* **Exercise goal**
The stretch wanted below opens at the line containing "grey teapot [389,246,455,298]" and closes at the line containing "grey plate [684,331,812,407]". Please return it exactly, with no other lines.

* **Supplied entries**
■ ■ ■ ■ ■ ■ ■
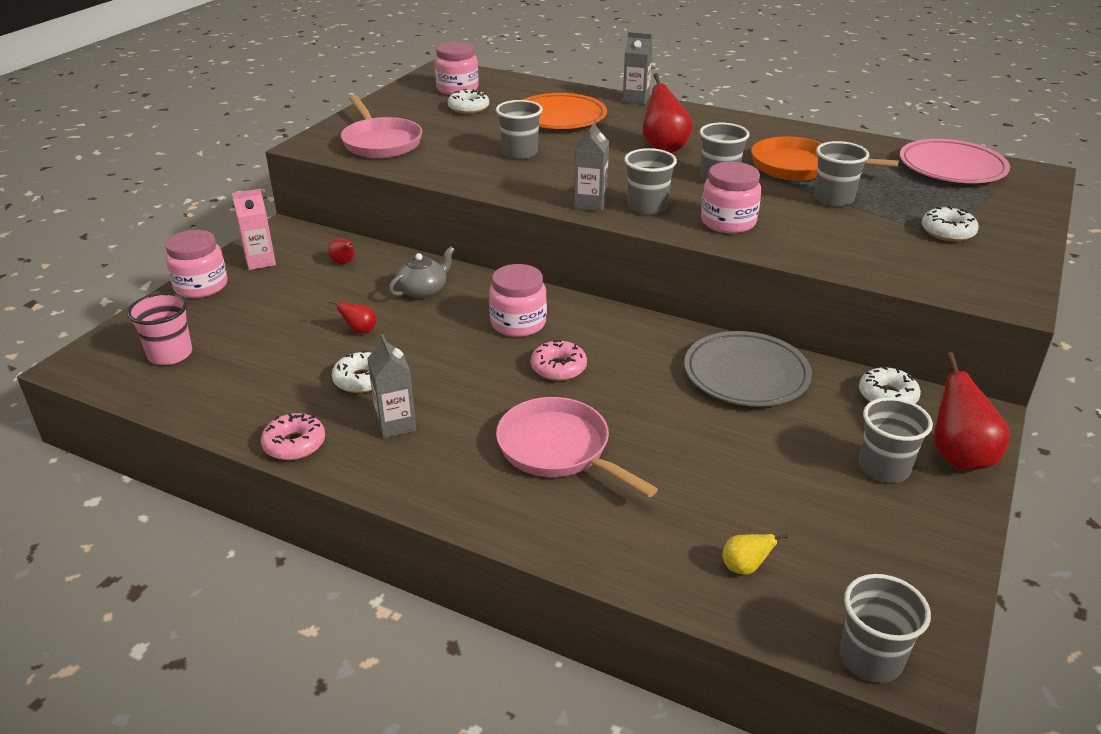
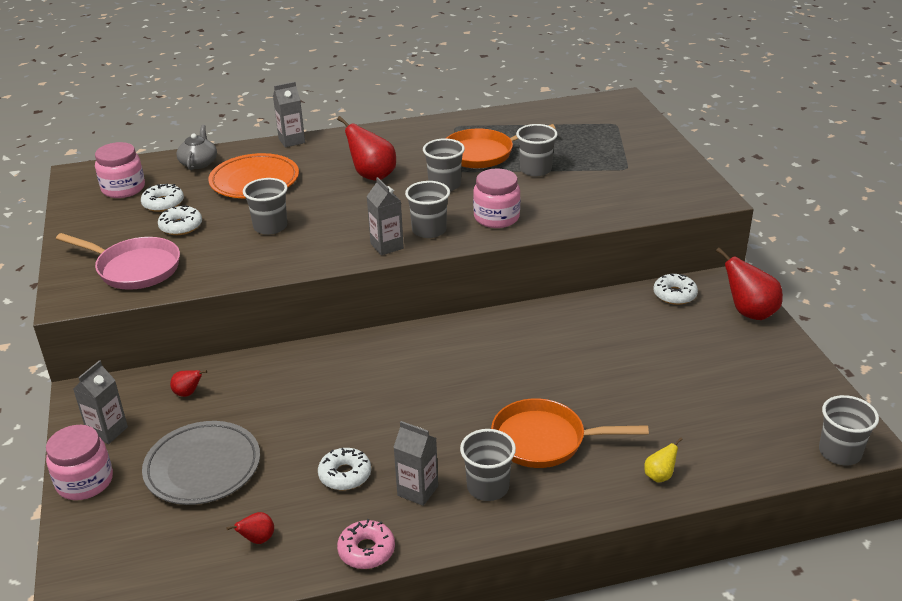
camera: 40 degrees left, 0 degrees up
pink cup [127,293,192,365] -> none
pink carton [232,189,276,270] -> grey carton [73,360,128,444]
red pear [329,300,377,334] -> red pear moved to [226,512,274,544]
grey teapot [389,246,455,298] -> grey teapot moved to [176,125,217,170]
pink jar [489,264,547,337] -> none
pink pan [496,397,658,497] -> orange pan [491,398,649,468]
pink donut [531,340,587,381] -> none
grey plate [684,331,812,407] -> grey plate moved to [142,421,260,505]
yellow pear [722,533,788,575] -> yellow pear moved to [644,437,683,483]
grey cup [859,397,933,483] -> grey cup moved to [460,429,516,501]
pink plate [900,139,1010,183] -> none
white donut [922,207,979,242] -> white donut moved to [158,205,202,235]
■ ■ ■ ■ ■ ■ ■
* **Exercise response**
grey teapot [389,246,455,298] -> grey teapot moved to [176,125,217,170]
pink jar [489,264,547,337] -> none
pink pan [496,397,658,497] -> orange pan [491,398,649,468]
pink donut [531,340,587,381] -> none
grey plate [684,331,812,407] -> grey plate moved to [142,421,260,505]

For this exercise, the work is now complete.